### YOUR OBJECTIVE
Among the entries that follow, locate the line with "cyan brick A4" and the line with "grey brick F3:F4". Output those lines and all lines in between, exactly, minus the pictures.
----- GIVEN DATA
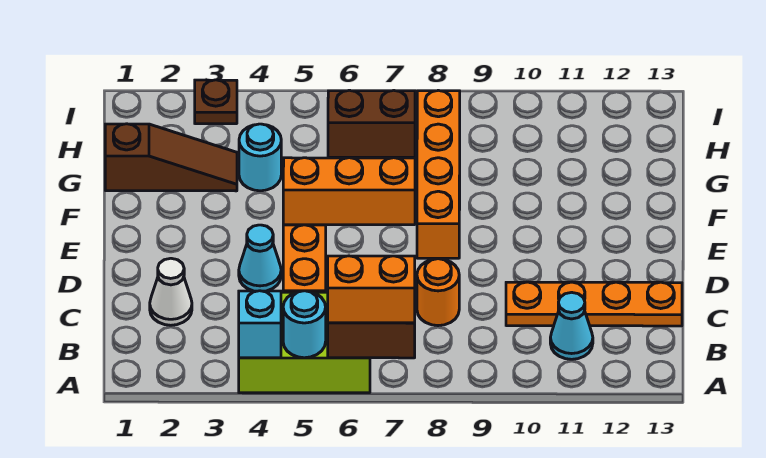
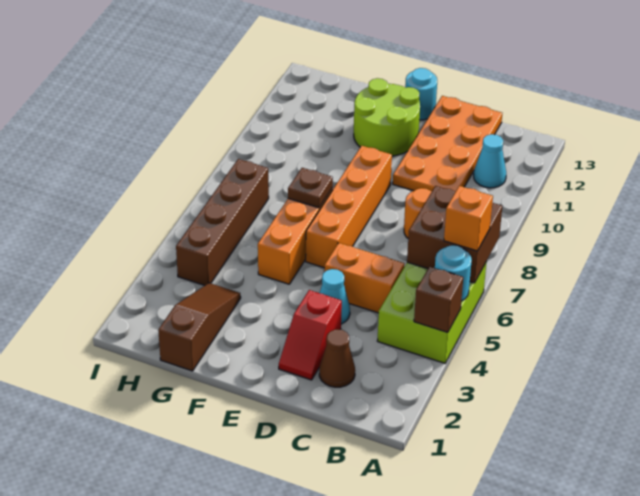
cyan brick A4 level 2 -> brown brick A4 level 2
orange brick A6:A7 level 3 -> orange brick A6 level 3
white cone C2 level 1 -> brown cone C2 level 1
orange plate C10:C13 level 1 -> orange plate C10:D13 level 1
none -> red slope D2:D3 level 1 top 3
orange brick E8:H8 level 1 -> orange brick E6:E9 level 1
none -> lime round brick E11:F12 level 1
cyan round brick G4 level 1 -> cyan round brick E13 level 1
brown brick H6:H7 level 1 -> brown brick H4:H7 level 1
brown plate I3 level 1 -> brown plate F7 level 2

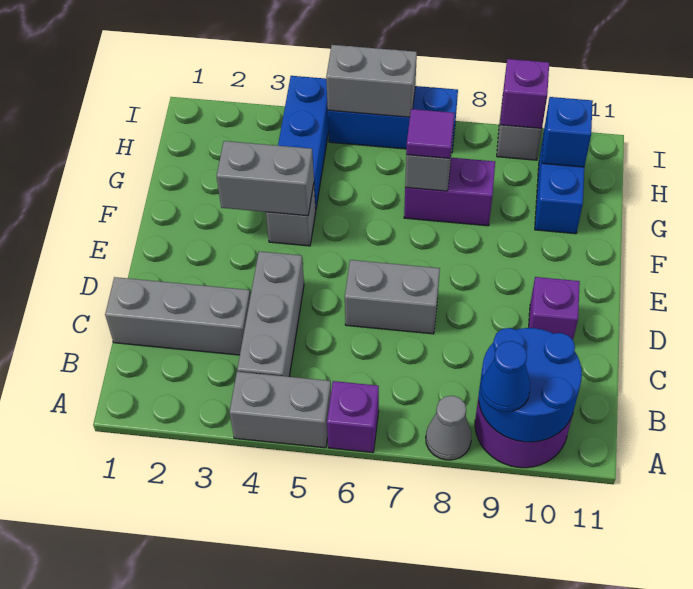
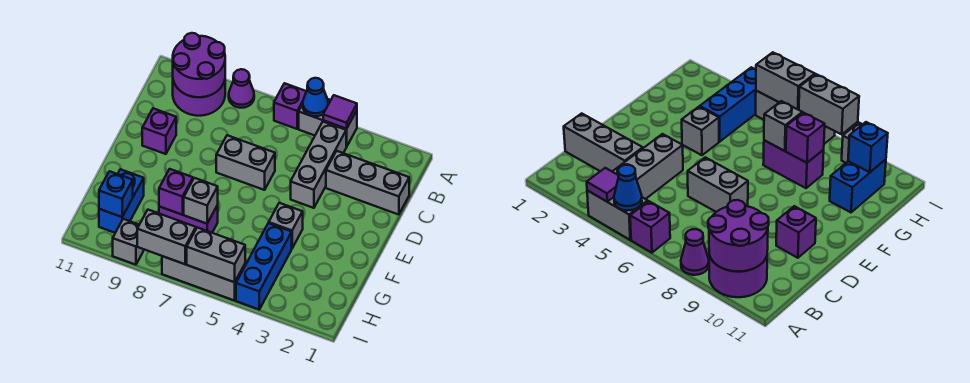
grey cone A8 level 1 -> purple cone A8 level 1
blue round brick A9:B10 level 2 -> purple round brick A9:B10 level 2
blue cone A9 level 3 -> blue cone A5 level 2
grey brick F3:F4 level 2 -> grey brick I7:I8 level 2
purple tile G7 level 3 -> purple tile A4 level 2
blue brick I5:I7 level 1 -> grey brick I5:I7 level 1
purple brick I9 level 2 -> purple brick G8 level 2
----------
----- GIVEN DATA
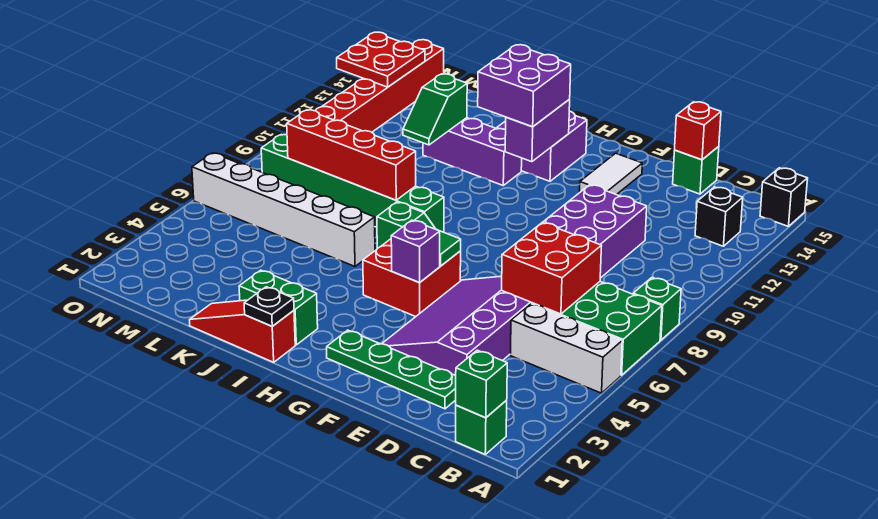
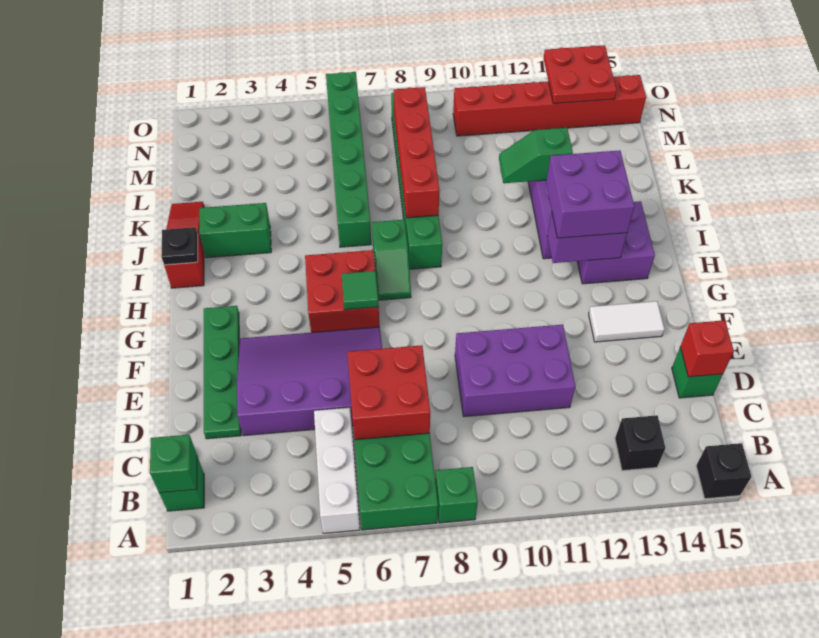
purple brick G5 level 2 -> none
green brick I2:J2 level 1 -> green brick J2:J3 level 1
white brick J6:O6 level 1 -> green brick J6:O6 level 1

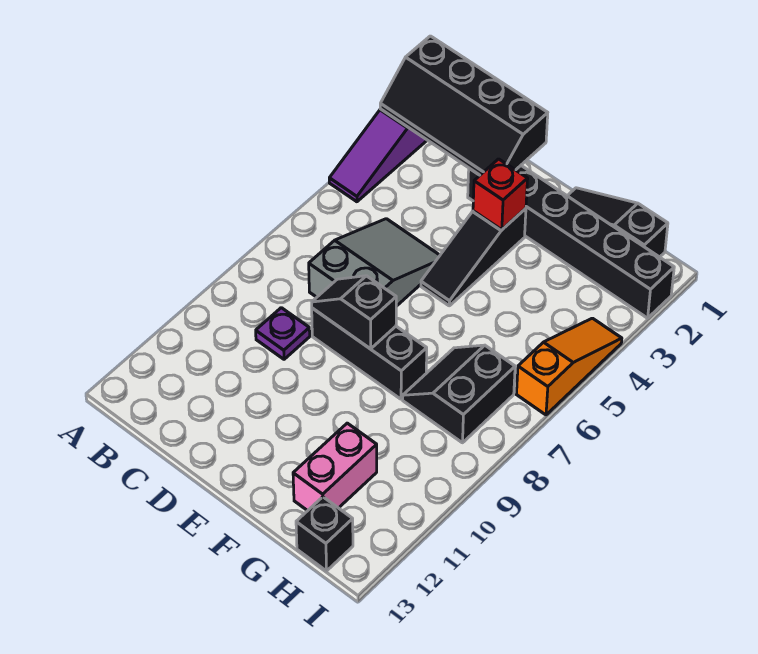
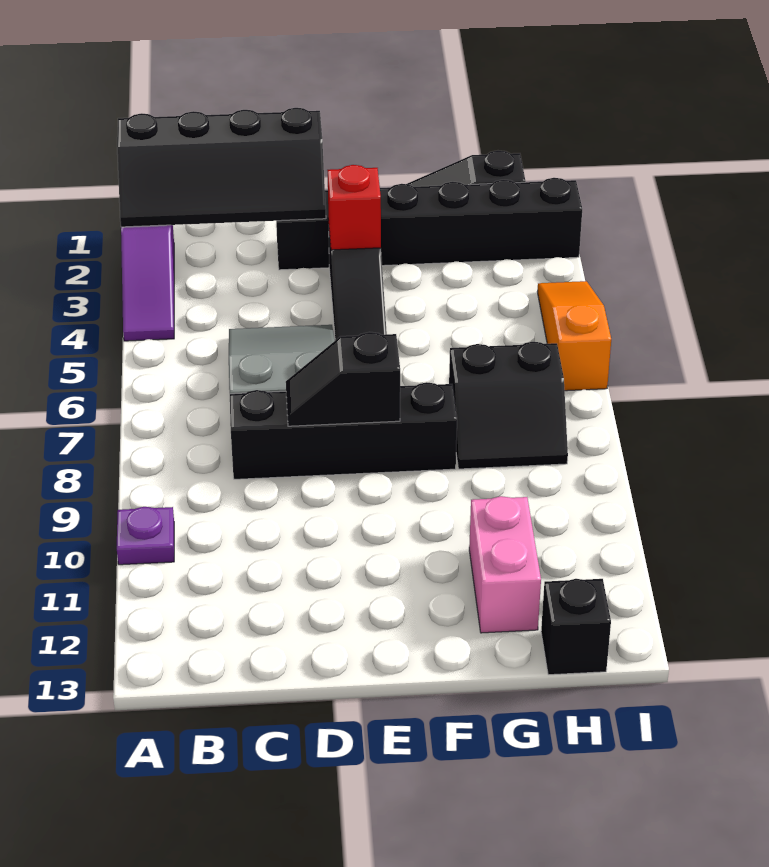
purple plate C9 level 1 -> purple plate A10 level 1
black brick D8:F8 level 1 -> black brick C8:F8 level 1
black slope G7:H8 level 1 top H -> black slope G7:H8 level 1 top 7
----------
----- GIVEN DATA
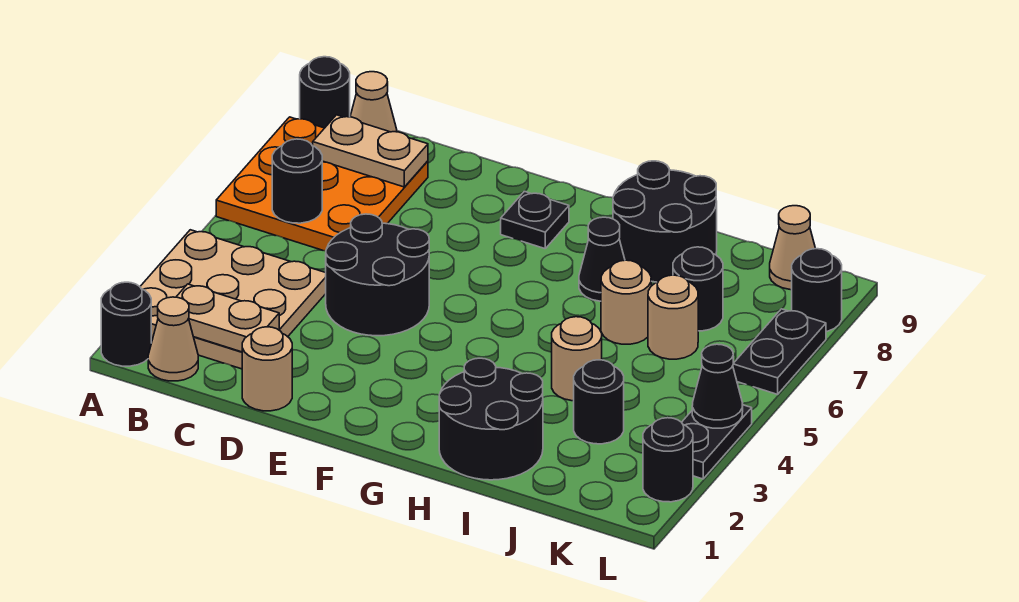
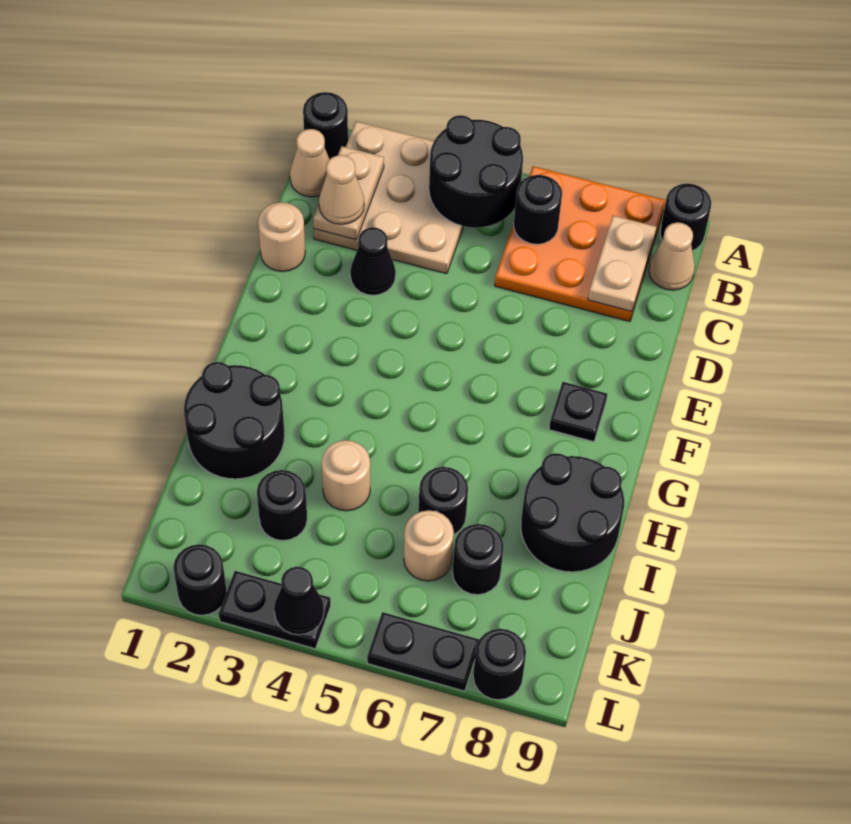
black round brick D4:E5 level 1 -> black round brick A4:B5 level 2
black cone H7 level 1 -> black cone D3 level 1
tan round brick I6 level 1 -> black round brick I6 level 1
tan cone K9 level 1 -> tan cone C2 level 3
----------
### ANSWER AREA
cyan brick A4 level 2 -> brown brick A4 level 2
orange brick A6:A7 level 3 -> orange brick A6 level 3
white cone C2 level 1 -> brown cone C2 level 1
orange plate C10:C13 level 1 -> orange plate C10:D13 level 1
none -> red slope D2:D3 level 1 top 3
orange brick E8:H8 level 1 -> orange brick E6:E9 level 1
none -> lime round brick E11:F12 level 1
cyan round brick G4 level 1 -> cyan round brick E13 level 1
brown brick H6:H7 level 1 -> brown brick H4:H7 level 1
brown plate I3 level 1 -> brown plate F7 level 2

grey cone A8 level 1 -> purple cone A8 level 1
blue round brick A9:B10 level 2 -> purple round brick A9:B10 level 2
blue cone A9 level 3 -> blue cone A5 level 2
grey brick F3:F4 level 2 -> grey brick I7:I8 level 2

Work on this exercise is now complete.